*INSTRUCTIONS TO FOLLOW*.
Below are some records. Reproduce them exactly from their first line through the line with "(611, 188) = (407, 398): orange", inclusive.

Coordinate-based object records
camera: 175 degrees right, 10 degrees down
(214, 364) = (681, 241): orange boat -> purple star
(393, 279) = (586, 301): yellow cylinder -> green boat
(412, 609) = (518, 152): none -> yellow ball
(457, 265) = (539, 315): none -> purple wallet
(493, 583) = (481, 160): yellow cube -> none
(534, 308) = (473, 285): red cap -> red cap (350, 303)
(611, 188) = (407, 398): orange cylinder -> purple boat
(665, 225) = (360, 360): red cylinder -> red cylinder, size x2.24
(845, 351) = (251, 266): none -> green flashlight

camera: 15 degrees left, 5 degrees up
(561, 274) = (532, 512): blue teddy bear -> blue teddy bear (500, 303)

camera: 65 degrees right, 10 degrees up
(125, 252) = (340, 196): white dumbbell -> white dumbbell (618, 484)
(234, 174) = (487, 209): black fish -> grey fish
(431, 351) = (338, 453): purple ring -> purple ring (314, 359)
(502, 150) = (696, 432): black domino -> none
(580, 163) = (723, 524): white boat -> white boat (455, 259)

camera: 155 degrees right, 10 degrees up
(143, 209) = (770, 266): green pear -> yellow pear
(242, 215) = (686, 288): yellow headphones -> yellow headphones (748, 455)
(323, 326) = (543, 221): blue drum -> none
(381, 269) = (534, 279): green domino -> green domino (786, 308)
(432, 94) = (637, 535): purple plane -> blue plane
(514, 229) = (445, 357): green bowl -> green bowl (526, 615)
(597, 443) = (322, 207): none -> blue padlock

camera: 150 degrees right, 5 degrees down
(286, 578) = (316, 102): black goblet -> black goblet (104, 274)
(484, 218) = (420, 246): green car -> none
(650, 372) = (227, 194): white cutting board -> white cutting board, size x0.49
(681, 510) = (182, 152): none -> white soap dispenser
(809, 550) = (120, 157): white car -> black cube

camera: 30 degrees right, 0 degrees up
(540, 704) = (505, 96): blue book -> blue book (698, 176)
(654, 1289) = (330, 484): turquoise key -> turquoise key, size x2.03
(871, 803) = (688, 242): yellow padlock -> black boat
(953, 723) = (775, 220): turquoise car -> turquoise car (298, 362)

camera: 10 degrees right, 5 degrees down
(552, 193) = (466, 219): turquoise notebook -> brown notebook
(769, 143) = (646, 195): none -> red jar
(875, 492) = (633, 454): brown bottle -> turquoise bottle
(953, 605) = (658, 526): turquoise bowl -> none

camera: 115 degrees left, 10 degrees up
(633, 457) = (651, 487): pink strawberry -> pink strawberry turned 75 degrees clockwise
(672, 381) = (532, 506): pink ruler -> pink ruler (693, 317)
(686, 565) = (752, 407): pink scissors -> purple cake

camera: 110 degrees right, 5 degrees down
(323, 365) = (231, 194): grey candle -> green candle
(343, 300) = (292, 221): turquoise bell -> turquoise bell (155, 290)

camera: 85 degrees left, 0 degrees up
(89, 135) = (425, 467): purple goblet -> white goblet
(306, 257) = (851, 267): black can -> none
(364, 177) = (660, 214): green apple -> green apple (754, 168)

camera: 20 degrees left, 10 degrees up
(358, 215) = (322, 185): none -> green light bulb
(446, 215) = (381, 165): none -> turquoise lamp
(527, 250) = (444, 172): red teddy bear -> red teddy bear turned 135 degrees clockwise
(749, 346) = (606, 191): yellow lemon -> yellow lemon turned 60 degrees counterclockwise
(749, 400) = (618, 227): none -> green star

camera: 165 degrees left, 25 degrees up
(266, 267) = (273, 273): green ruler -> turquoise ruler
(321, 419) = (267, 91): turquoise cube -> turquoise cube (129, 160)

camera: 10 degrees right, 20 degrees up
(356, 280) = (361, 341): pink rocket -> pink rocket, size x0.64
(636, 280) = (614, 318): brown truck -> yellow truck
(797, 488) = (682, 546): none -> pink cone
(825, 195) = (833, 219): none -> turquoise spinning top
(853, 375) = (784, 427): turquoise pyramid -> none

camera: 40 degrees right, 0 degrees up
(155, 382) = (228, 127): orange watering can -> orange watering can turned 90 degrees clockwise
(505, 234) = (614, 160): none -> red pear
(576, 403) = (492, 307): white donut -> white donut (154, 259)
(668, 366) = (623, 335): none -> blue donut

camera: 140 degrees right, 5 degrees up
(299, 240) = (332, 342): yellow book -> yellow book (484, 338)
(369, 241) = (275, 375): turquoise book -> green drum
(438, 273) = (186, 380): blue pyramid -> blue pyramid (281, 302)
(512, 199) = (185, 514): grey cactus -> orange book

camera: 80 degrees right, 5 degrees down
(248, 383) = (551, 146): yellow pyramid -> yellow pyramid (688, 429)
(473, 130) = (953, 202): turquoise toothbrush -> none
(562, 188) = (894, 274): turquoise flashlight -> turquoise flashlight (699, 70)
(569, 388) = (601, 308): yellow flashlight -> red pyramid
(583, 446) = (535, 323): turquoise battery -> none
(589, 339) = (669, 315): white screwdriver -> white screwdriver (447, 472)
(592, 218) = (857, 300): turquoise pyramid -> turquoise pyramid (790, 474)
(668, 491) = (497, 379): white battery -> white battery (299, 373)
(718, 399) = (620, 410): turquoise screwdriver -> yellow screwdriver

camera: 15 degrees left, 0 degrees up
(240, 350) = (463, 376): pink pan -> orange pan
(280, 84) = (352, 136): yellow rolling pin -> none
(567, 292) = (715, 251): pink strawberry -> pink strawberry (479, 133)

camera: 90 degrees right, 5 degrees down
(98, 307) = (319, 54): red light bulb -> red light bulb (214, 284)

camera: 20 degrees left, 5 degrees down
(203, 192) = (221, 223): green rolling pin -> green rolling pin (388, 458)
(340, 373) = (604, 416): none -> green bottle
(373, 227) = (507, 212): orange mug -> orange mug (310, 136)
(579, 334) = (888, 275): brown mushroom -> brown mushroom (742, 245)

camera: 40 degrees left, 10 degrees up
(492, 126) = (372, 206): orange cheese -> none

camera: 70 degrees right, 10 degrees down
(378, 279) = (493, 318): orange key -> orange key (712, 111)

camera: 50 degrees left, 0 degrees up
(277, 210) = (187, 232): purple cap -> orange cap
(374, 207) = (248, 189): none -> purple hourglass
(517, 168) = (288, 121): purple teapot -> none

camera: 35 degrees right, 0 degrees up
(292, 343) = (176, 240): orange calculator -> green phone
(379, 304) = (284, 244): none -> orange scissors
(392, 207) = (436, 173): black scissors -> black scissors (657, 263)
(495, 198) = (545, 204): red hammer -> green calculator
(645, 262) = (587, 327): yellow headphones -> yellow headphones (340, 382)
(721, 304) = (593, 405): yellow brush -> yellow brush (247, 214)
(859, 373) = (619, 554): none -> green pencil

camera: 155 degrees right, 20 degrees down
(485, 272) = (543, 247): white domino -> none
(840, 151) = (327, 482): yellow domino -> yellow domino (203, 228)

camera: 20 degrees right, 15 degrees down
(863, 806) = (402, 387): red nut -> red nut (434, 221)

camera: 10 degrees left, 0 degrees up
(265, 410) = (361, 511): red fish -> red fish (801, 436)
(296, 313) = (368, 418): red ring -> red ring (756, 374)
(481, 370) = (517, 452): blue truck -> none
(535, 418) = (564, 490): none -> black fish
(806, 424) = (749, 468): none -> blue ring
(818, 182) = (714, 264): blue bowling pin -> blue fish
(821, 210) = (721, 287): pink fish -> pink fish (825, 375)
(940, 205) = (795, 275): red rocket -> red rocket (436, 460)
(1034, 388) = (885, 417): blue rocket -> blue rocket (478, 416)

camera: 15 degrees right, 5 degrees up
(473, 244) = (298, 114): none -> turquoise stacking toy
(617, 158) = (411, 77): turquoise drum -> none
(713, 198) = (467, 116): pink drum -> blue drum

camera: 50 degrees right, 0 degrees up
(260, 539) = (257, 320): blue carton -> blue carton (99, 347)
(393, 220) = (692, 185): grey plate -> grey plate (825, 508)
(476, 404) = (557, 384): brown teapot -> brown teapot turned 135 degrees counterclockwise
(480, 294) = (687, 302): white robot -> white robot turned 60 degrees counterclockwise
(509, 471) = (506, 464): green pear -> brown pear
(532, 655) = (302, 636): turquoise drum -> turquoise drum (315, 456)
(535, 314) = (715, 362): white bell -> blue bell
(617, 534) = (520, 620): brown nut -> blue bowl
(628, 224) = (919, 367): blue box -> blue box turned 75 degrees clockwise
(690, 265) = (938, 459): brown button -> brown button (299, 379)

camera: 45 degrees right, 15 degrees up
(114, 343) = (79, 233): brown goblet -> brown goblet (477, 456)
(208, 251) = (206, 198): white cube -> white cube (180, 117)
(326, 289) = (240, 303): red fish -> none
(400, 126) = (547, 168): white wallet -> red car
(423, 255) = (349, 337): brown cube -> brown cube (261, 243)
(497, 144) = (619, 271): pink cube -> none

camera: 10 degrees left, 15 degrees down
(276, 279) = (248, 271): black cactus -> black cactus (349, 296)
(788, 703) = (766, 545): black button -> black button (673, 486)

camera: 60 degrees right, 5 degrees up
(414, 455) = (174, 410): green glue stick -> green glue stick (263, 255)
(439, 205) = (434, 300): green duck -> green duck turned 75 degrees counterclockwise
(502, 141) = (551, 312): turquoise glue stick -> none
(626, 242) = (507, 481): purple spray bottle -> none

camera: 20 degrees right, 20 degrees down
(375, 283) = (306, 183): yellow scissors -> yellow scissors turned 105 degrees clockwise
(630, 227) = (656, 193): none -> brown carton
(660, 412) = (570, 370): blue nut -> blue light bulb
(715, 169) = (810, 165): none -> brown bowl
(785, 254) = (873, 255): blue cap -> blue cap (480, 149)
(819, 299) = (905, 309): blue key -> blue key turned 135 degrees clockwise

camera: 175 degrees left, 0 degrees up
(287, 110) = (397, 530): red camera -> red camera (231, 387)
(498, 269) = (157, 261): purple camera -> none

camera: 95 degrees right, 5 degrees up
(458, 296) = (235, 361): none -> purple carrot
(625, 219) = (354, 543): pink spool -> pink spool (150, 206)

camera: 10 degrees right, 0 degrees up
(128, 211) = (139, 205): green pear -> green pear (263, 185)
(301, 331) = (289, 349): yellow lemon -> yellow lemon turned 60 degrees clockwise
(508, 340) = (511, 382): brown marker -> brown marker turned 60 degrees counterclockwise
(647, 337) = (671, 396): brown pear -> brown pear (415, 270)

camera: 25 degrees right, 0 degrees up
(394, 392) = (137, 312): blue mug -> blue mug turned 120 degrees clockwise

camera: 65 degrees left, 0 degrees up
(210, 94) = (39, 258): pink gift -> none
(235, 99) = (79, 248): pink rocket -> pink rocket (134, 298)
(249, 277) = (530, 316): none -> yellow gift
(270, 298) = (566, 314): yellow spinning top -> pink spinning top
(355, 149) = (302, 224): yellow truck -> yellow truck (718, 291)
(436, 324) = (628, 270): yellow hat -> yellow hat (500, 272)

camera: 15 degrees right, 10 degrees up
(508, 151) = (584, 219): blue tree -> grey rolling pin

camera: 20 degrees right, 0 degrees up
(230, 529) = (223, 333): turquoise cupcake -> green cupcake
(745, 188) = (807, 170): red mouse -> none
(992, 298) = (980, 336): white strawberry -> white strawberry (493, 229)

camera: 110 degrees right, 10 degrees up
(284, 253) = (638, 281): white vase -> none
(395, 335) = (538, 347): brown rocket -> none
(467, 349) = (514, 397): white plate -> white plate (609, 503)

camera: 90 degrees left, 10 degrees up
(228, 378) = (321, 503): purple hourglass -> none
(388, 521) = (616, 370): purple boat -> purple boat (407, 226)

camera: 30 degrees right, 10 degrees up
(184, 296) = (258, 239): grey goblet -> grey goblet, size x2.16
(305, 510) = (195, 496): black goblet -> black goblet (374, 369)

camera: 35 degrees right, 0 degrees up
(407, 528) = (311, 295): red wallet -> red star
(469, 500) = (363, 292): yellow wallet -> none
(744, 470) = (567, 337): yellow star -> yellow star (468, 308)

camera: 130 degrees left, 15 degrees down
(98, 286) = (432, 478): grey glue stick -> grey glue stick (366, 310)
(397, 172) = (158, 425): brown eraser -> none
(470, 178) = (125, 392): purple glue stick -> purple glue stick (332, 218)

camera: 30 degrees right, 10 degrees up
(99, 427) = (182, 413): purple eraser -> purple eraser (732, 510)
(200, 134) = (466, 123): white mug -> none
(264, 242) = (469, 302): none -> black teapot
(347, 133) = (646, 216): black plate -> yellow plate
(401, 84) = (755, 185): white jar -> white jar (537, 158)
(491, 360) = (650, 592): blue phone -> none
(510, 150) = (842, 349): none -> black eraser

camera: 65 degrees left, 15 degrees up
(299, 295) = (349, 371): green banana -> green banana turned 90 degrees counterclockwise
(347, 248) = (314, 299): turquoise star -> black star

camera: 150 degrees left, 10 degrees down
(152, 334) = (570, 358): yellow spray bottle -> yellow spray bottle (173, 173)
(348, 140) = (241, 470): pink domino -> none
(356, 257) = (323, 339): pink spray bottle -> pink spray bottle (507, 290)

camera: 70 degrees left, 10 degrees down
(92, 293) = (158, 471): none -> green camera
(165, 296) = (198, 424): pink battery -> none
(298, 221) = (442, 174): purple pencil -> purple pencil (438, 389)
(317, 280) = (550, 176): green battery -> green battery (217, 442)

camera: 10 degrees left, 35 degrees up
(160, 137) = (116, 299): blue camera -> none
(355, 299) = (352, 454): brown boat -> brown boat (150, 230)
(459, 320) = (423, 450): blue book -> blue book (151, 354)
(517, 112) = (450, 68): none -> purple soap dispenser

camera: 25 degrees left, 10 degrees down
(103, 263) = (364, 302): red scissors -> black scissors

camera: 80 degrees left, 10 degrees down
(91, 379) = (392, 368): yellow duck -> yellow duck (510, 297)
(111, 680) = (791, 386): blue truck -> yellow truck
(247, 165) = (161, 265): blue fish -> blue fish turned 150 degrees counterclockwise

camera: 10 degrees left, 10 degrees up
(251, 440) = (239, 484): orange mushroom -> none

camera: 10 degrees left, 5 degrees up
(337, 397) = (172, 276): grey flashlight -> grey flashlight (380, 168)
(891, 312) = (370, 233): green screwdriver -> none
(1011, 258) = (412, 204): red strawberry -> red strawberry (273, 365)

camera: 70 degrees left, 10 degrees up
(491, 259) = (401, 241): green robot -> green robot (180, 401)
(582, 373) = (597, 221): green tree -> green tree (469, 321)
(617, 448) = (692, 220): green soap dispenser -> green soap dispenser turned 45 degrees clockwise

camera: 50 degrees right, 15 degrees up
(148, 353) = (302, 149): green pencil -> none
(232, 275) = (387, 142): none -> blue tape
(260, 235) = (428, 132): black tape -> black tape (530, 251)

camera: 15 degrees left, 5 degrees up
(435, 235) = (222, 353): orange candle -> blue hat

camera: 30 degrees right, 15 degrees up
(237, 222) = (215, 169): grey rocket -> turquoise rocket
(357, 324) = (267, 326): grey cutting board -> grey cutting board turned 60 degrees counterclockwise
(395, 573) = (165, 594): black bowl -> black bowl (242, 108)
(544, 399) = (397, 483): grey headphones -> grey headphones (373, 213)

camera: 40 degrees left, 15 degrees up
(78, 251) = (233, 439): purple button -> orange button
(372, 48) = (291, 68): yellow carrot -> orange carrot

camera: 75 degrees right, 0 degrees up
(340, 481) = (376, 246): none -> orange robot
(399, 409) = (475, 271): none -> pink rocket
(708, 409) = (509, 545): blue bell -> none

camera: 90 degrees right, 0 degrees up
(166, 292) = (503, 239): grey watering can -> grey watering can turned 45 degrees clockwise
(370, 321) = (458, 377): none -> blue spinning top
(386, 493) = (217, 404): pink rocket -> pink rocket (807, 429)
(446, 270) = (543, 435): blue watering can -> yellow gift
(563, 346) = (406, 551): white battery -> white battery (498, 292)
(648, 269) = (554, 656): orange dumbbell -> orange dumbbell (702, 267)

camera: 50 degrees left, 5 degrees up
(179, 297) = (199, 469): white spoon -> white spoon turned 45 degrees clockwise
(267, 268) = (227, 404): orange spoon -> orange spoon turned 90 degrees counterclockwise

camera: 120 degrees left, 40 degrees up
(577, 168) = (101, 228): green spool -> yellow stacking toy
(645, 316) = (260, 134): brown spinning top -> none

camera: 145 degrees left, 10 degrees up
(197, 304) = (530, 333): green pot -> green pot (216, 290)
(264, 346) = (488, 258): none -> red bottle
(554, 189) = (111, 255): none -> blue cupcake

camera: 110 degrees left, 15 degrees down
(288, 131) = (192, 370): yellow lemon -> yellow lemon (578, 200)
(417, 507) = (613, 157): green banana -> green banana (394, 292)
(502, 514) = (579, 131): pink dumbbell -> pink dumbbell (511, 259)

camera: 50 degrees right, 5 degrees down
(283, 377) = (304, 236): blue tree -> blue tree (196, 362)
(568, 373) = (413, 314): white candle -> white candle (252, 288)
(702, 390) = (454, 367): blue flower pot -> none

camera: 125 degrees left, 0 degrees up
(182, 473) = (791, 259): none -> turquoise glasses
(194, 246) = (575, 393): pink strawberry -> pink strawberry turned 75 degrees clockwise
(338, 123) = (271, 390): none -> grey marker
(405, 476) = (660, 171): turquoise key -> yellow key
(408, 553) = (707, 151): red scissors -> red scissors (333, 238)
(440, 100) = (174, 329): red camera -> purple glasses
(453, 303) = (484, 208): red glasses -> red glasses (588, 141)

*REPLY*.
camera: 175 degrees right, 10 degrees down
(214, 364) = (681, 241): orange boat -> purple star
(393, 279) = (586, 301): yellow cylinder -> green boat
(412, 609) = (518, 152): none -> yellow ball
(457, 265) = (539, 315): none -> purple wallet
(493, 583) = (481, 160): yellow cube -> none
(534, 308) = (473, 285): red cap -> red cap (350, 303)
(611, 188) = (407, 398): orange cylinder -> purple boat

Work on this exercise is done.